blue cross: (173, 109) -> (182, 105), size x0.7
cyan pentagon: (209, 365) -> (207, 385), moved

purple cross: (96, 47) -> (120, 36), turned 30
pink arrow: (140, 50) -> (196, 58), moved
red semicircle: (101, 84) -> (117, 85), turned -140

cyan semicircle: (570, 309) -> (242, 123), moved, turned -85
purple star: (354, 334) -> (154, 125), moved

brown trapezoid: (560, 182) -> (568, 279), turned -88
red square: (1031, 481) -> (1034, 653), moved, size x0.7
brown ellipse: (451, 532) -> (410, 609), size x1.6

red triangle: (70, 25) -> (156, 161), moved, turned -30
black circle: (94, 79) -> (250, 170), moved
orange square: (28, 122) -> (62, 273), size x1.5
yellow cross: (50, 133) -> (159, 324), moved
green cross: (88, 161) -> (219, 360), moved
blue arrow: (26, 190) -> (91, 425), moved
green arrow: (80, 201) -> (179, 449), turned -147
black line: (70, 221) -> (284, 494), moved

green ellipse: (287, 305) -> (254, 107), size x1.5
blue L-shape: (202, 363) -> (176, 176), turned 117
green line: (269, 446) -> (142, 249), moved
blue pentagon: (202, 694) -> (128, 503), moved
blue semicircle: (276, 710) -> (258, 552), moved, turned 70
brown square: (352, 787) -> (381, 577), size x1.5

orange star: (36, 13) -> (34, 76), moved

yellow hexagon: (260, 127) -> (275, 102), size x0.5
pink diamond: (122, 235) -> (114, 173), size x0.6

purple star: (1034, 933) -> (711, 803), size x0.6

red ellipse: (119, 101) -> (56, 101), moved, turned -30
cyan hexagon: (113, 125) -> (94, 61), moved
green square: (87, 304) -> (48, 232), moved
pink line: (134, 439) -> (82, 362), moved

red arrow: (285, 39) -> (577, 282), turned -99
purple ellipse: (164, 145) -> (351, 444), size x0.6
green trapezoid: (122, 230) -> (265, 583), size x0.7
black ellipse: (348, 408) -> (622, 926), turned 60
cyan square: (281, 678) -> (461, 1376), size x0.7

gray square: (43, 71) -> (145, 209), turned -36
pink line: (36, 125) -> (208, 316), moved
□ □ □ □
WORK INSTRUCTIONS |
Write the data out again. Match it word for word.

EXERCISE RESPONSE |
blue cross: (173, 109) -> (182, 105), size x0.7
cyan pentagon: (209, 365) -> (207, 385), moved

purple cross: (96, 47) -> (120, 36), turned 30
pink arrow: (140, 50) -> (196, 58), moved
red semicircle: (101, 84) -> (117, 85), turned -140

cyan semicircle: (570, 309) -> (242, 123), moved, turned -85
purple star: (354, 334) -> (154, 125), moved

brown trapezoid: (560, 182) -> (568, 279), turned -88
red square: (1031, 481) -> (1034, 653), moved, size x0.7
brown ellipse: (451, 532) -> (410, 609), size x1.6

red triangle: (70, 25) -> (156, 161), moved, turned -30
black circle: (94, 79) -> (250, 170), moved
orange square: (28, 122) -> (62, 273), size x1.5
yellow cross: (50, 133) -> (159, 324), moved
green cross: (88, 161) -> (219, 360), moved
blue arrow: (26, 190) -> (91, 425), moved
green arrow: (80, 201) -> (179, 449), turned -147
black line: (70, 221) -> (284, 494), moved

green ellipse: (287, 305) -> (254, 107), size x1.5
blue L-shape: (202, 363) -> (176, 176), turned 117
green line: (269, 446) -> (142, 249), moved
blue pentagon: (202, 694) -> (128, 503), moved
blue semicircle: (276, 710) -> (258, 552), moved, turned 70
brown square: (352, 787) -> (381, 577), size x1.5

orange star: (36, 13) -> (34, 76), moved

yellow hexagon: (260, 127) -> (275, 102), size x0.5
pink diamond: (122, 235) -> (114, 173), size x0.6

purple star: (1034, 933) -> (711, 803), size x0.6

red ellipse: (119, 101) -> (56, 101), moved, turned -30
cyan hexagon: (113, 125) -> (94, 61), moved
green square: (87, 304) -> (48, 232), moved
pink line: (134, 439) -> (82, 362), moved

red arrow: (285, 39) -> (577, 282), turned -99
purple ellipse: (164, 145) -> (351, 444), size x0.6
green trapezoid: (122, 230) -> (265, 583), size x0.7
black ellipse: (348, 408) -> (622, 926), turned 60
cyan square: (281, 678) -> (461, 1376), size x0.7

gray square: (43, 71) -> (145, 209), turned -36
pink line: (36, 125) -> (208, 316), moved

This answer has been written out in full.